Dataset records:
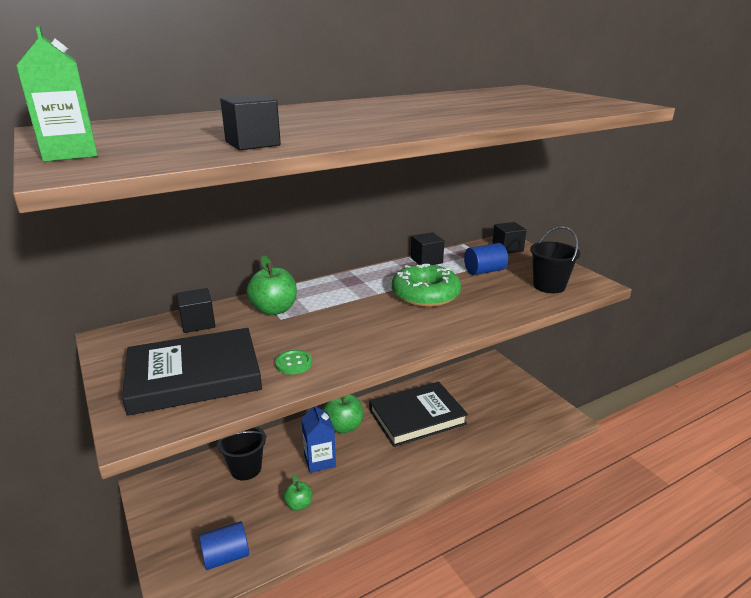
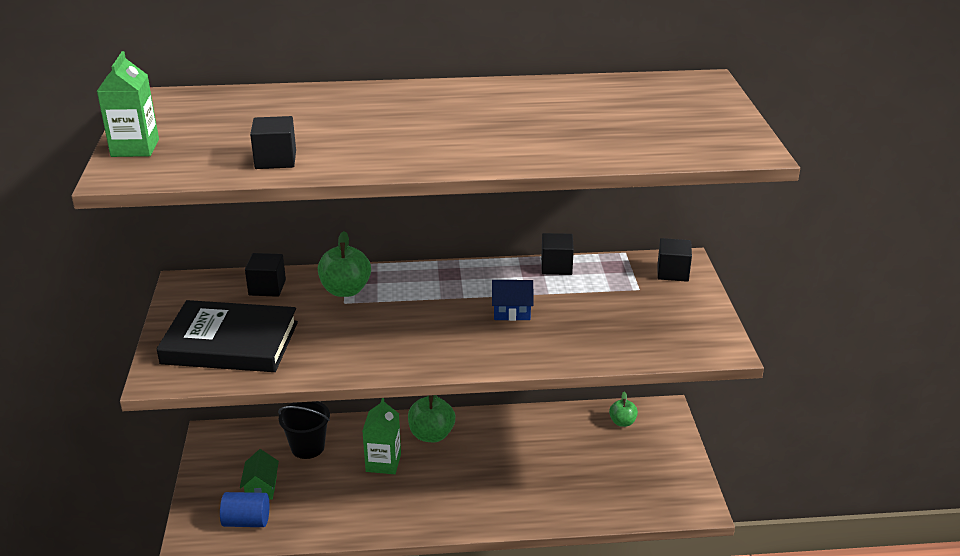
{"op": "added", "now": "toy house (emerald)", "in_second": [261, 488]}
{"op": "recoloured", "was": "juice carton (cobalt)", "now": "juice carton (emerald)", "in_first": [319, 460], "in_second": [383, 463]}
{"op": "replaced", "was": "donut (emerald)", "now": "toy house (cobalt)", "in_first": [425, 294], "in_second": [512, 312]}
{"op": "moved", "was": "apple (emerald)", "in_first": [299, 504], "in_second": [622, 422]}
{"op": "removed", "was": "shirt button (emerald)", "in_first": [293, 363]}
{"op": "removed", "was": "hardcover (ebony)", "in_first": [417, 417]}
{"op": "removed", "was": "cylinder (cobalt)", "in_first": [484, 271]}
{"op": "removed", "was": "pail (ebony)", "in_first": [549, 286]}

=== EXERCISE BRIEF ===
Pictures are to be omitted; set down the rest of the entries exactly as given.

=== EXERCISE SOLUTION ===
{"op": "added", "now": "toy house (emerald)", "in_second": [261, 488]}
{"op": "recoloured", "was": "juice carton (cobalt)", "now": "juice carton (emerald)", "in_first": [319, 460], "in_second": [383, 463]}
{"op": "replaced", "was": "donut (emerald)", "now": "toy house (cobalt)", "in_first": [425, 294], "in_second": [512, 312]}
{"op": "moved", "was": "apple (emerald)", "in_first": [299, 504], "in_second": [622, 422]}
{"op": "removed", "was": "shirt button (emerald)", "in_first": [293, 363]}
{"op": "removed", "was": "hardcover (ebony)", "in_first": [417, 417]}
{"op": "removed", "was": "cylinder (cobalt)", "in_first": [484, 271]}
{"op": "removed", "was": "pail (ebony)", "in_first": [549, 286]}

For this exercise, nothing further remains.